### Task details
Consider the listing below. Extract exactly the lines from the line containing "red brick B1:C4" to the line containing "orange tile F5", both included.

== Provided data

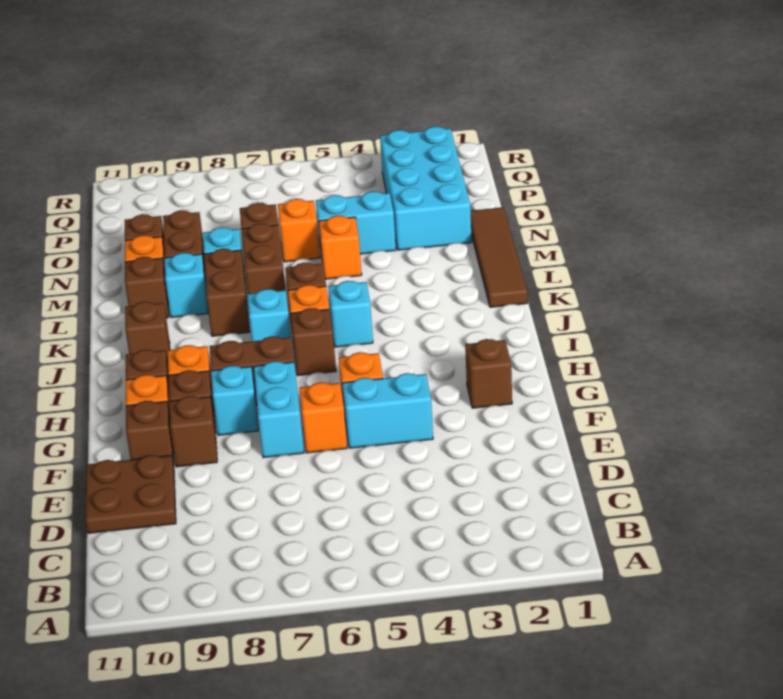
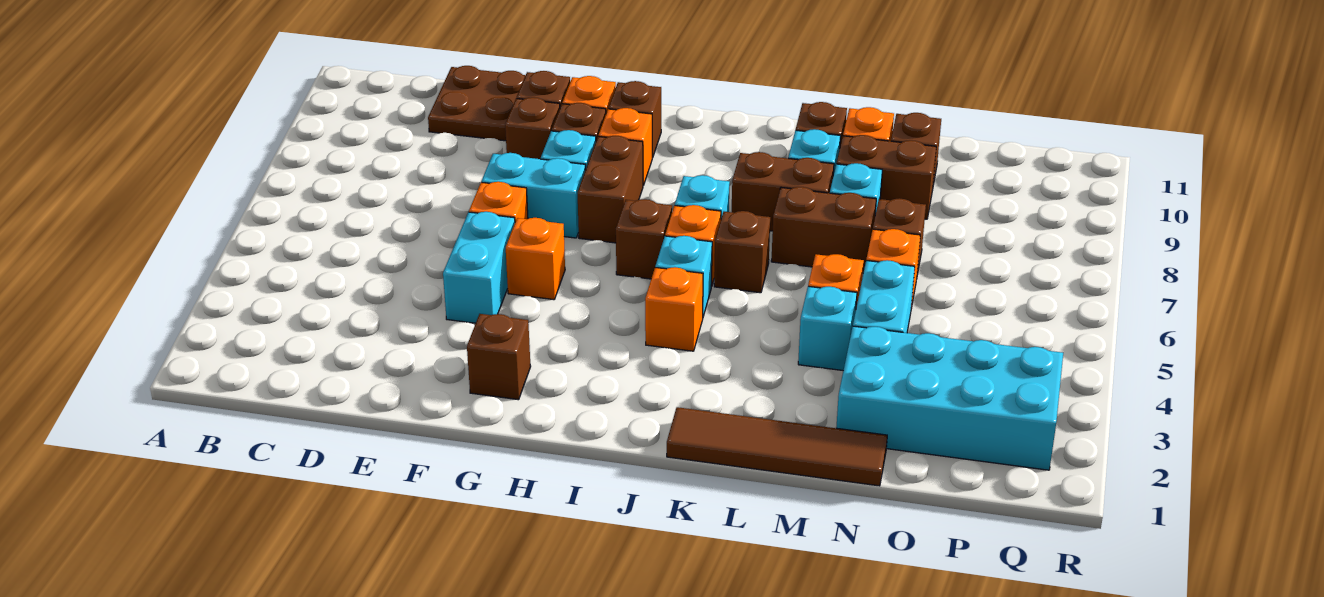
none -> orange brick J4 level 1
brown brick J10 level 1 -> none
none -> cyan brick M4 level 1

====
== Provided data

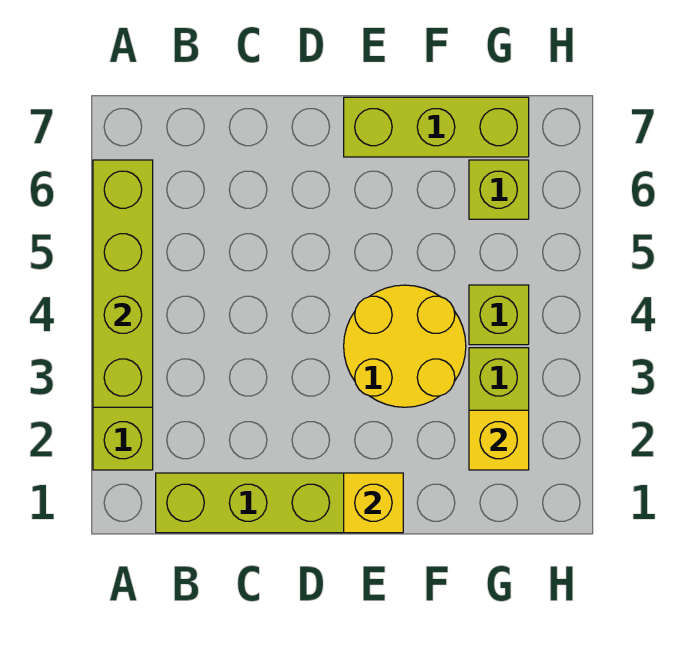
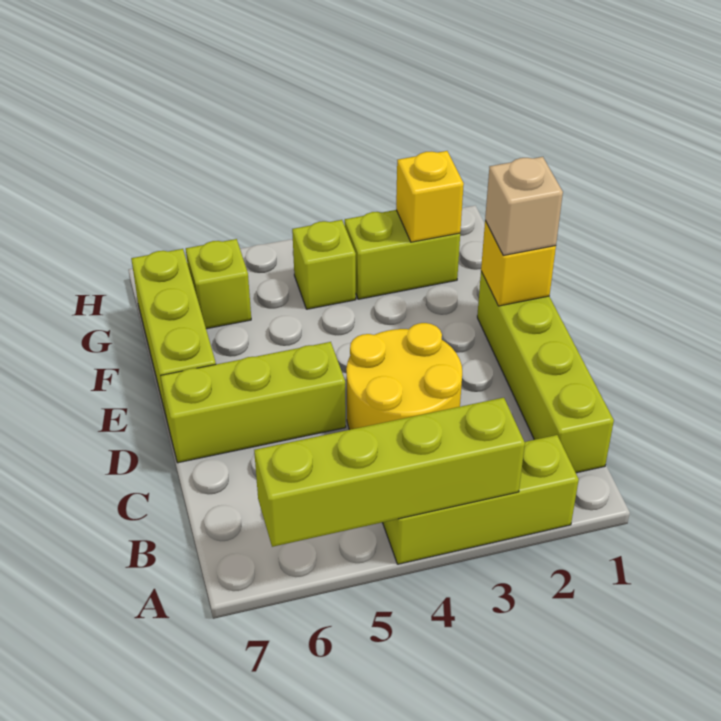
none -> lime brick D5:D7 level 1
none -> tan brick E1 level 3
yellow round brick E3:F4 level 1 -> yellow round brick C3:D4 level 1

====
== Provided data

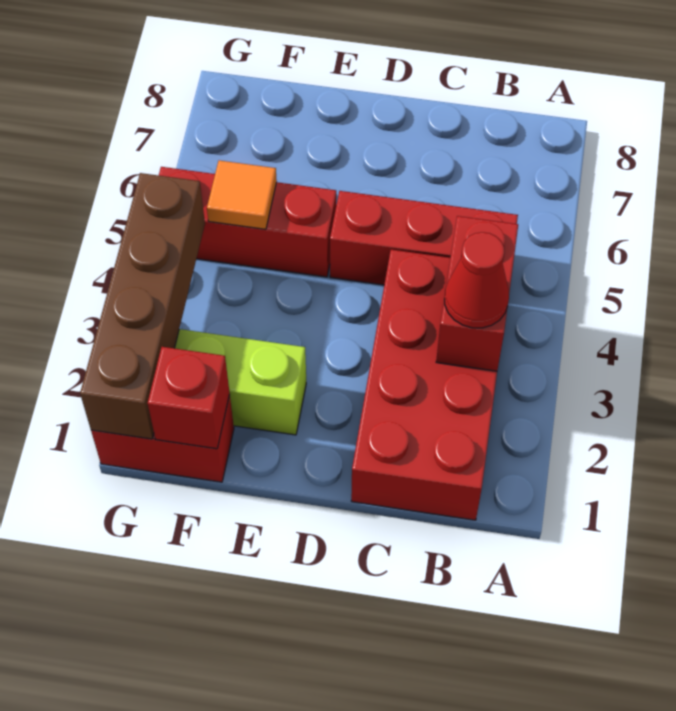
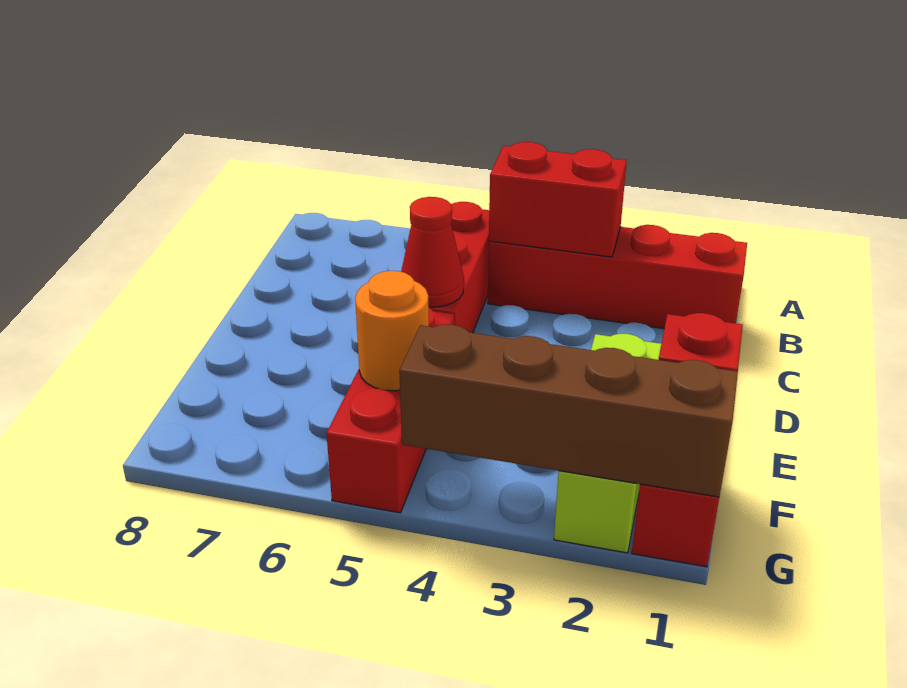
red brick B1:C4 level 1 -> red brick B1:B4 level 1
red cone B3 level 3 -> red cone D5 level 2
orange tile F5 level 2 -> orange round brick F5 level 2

====

### Answer for this exercise
red brick B1:C4 level 1 -> red brick B1:B4 level 1
red cone B3 level 3 -> red cone D5 level 2
orange tile F5 level 2 -> orange round brick F5 level 2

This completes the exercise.